> [Input data]
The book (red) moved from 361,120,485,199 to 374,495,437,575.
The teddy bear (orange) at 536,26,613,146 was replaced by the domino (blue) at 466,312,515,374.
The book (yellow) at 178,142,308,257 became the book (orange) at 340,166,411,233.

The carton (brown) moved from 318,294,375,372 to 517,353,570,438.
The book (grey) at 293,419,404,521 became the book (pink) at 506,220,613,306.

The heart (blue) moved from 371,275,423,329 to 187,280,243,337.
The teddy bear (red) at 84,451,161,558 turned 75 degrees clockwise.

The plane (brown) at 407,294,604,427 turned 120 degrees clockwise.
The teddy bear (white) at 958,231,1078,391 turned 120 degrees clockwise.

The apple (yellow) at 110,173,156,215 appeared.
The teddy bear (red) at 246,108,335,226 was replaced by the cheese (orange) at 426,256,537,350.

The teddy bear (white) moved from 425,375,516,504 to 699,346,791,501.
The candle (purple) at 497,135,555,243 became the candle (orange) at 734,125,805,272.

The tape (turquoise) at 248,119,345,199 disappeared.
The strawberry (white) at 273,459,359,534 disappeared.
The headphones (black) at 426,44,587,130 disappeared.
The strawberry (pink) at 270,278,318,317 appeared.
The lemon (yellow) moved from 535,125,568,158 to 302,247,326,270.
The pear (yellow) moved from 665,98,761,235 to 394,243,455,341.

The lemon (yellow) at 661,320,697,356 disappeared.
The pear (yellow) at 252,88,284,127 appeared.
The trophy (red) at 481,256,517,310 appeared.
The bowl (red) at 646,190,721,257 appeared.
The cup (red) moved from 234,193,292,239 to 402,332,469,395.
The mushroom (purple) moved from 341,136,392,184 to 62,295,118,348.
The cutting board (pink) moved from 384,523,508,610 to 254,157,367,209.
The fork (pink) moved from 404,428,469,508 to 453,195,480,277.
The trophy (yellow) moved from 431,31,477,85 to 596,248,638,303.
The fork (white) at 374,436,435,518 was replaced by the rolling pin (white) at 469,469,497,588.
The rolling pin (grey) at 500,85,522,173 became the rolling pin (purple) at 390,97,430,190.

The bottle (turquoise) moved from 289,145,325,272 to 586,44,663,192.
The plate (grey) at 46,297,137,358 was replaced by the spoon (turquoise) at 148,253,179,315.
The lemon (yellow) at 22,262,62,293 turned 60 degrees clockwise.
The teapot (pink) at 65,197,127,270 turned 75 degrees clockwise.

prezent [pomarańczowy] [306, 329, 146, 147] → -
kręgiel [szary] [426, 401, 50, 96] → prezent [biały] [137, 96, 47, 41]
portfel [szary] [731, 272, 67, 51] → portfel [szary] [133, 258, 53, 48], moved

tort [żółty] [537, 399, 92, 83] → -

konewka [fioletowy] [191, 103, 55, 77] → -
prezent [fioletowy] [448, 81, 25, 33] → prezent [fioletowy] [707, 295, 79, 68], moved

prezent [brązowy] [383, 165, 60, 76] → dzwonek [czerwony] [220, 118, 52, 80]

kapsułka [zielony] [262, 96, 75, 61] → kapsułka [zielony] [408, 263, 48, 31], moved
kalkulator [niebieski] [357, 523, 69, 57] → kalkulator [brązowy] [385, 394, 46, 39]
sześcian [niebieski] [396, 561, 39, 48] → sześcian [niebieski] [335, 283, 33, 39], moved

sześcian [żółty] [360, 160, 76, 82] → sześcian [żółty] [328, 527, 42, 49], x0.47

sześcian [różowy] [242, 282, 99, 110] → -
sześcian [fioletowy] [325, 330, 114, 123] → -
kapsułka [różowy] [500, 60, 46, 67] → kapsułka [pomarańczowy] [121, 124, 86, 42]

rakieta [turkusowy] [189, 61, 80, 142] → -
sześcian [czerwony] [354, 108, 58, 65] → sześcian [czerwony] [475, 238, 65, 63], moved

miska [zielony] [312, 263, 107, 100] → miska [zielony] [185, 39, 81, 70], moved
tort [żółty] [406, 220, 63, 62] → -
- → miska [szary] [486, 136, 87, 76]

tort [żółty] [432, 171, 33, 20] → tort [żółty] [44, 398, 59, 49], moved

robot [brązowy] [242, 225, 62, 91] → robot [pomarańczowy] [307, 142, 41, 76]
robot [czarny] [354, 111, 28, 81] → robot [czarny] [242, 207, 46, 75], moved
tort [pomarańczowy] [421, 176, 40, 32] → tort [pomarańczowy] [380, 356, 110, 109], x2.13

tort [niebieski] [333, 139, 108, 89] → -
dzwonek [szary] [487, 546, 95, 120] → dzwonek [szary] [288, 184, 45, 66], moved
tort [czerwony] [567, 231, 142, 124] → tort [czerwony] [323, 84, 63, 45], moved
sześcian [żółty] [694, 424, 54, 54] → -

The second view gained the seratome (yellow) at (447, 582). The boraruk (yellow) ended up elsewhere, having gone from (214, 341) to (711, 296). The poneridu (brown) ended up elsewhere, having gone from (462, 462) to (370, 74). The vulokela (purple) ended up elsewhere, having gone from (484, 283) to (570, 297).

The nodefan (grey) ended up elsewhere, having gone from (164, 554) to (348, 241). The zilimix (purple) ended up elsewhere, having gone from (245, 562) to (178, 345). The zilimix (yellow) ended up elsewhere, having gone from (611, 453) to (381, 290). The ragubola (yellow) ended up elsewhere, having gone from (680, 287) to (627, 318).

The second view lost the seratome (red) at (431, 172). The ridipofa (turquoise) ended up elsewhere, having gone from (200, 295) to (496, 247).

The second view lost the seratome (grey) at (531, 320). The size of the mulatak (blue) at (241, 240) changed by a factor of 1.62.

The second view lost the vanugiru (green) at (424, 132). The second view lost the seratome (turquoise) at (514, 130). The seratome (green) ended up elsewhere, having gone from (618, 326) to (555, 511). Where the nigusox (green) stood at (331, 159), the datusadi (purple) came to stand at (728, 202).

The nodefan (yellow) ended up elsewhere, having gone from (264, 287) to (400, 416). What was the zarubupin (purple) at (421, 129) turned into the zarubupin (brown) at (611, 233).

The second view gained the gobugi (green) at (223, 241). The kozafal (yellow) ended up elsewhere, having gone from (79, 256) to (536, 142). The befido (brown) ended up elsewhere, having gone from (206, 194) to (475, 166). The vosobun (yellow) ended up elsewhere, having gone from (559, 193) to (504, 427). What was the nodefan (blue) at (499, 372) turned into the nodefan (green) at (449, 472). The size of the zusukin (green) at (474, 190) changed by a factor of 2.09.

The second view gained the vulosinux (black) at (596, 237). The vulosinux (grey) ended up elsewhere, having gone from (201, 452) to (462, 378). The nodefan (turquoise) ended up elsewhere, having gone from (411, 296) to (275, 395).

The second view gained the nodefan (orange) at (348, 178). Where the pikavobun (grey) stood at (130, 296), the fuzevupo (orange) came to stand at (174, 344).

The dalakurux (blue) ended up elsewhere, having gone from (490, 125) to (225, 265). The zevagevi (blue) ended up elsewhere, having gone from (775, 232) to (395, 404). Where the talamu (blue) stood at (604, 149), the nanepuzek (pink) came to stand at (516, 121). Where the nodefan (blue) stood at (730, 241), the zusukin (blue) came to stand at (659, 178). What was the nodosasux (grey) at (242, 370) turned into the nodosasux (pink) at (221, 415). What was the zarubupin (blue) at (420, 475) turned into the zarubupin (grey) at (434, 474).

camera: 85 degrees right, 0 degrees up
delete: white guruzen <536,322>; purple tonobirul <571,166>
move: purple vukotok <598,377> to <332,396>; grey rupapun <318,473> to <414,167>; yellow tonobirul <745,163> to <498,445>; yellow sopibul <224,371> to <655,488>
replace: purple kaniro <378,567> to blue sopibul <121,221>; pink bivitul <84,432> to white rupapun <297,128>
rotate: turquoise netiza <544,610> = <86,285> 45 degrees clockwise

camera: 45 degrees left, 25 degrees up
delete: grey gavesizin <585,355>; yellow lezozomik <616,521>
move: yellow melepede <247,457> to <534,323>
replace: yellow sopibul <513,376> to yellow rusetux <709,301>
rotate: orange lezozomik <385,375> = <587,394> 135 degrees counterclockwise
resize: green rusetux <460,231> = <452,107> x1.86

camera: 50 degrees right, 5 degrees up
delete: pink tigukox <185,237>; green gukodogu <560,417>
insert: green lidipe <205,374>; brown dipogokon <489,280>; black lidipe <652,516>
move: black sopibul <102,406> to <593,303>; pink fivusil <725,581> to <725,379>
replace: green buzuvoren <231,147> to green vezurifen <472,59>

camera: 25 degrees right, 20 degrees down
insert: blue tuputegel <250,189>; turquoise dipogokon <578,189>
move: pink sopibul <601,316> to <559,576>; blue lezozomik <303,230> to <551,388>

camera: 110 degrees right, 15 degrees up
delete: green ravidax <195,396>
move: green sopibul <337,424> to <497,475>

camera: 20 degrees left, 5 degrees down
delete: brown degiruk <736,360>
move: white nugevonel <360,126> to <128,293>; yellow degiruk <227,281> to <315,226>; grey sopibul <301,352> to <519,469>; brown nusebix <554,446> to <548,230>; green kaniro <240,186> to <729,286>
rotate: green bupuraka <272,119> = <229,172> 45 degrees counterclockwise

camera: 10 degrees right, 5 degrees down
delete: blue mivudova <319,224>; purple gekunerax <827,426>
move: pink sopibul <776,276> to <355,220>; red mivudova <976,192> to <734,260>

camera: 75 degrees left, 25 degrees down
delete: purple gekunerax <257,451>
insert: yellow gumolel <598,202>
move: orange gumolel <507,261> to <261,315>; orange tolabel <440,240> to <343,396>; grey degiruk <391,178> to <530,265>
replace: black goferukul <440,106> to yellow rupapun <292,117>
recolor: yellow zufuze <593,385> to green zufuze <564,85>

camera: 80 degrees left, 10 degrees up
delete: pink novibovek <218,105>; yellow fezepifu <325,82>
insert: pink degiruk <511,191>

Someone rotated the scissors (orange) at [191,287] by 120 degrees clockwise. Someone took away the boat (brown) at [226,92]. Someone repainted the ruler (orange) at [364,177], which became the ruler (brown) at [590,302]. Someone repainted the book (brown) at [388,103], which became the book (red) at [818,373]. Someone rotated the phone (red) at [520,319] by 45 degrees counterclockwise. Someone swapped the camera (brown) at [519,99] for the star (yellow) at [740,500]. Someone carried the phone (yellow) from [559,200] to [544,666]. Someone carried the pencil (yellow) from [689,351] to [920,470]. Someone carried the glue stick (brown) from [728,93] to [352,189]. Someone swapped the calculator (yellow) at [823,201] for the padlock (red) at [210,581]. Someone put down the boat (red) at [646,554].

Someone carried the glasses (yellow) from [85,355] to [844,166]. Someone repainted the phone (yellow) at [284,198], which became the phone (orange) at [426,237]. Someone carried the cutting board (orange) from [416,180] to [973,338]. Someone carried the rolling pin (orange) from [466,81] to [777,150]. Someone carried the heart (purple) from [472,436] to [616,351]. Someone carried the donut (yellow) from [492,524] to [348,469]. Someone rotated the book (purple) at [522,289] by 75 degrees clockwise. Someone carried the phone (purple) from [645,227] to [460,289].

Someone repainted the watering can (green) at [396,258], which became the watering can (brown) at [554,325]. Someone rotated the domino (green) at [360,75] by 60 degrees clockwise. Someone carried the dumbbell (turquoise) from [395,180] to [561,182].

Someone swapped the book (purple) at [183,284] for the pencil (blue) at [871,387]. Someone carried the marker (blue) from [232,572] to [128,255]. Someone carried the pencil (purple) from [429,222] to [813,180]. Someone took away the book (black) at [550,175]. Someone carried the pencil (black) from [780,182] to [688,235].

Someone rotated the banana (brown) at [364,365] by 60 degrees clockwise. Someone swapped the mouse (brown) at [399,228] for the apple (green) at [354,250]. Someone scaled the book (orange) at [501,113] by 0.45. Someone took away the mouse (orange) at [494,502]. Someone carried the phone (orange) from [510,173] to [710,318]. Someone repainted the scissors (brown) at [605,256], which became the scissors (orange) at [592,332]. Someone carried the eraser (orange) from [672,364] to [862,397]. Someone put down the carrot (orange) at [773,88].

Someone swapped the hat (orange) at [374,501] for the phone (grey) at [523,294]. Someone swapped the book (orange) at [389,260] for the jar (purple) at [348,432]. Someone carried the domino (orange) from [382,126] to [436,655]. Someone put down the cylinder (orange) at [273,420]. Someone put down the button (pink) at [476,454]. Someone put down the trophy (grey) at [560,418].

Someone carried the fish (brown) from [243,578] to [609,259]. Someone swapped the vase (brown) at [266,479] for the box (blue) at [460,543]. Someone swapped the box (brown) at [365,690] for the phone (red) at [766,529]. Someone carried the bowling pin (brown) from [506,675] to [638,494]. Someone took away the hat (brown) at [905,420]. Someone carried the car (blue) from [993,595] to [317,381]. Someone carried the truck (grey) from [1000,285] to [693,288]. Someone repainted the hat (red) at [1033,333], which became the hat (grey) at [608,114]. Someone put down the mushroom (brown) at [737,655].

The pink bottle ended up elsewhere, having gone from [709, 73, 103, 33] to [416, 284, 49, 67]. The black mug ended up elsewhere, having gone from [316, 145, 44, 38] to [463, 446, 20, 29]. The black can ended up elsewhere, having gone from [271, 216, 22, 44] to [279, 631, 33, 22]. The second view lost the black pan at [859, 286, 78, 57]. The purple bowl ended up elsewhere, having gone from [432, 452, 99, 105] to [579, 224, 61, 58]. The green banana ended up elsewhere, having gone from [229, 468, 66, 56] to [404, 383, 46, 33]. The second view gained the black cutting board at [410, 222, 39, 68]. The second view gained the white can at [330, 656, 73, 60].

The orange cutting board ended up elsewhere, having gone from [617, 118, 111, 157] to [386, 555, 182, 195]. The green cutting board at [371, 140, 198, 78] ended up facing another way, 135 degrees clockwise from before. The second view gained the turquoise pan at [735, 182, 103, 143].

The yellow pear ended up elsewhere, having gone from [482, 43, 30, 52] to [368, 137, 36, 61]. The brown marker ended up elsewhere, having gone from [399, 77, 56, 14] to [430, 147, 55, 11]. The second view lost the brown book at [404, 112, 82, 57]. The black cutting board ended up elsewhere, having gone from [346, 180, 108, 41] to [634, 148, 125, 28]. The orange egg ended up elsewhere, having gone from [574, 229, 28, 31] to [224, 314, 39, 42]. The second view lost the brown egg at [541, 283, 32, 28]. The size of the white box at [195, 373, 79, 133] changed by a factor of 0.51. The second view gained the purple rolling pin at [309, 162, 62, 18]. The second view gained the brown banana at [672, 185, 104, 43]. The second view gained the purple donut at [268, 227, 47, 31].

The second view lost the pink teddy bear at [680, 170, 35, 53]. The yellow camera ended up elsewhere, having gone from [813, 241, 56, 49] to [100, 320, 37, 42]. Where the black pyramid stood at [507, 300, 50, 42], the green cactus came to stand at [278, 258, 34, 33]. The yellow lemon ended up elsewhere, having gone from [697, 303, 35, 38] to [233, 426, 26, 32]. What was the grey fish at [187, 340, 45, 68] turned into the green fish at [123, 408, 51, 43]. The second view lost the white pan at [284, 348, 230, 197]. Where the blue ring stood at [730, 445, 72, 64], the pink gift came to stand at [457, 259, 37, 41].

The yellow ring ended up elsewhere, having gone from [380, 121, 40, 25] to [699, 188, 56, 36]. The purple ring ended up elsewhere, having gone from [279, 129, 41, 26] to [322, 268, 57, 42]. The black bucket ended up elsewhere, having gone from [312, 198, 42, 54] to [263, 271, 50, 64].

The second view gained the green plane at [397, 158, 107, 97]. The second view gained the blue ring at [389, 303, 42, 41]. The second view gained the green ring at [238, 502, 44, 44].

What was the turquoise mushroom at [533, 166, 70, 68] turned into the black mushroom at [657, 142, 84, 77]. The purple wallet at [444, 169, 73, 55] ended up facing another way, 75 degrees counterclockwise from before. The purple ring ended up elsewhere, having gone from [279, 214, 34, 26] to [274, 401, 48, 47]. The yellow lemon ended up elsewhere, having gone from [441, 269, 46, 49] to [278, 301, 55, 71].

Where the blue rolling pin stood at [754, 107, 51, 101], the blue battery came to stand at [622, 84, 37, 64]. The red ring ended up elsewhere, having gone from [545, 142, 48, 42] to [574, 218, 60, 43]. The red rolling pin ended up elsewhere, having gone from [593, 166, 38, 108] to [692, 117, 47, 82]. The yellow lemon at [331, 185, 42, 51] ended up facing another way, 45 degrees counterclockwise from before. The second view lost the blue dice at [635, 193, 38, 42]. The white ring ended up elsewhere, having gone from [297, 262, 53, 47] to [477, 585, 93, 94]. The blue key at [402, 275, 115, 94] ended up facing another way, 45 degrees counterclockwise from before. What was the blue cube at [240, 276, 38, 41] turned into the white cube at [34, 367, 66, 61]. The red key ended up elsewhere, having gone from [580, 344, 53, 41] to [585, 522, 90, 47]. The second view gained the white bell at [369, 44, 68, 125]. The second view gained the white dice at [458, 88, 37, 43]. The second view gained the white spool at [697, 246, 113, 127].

> [What to do] What you retype should run from the first line of the entries above through the line containing "The teddy bear (orange)", exactly and in full.

> [Reply to the exercise]
The book (red) moved from 361,120,485,199 to 374,495,437,575.
The teddy bear (orange) at 536,26,613,146 was replaced by the domino (blue) at 466,312,515,374.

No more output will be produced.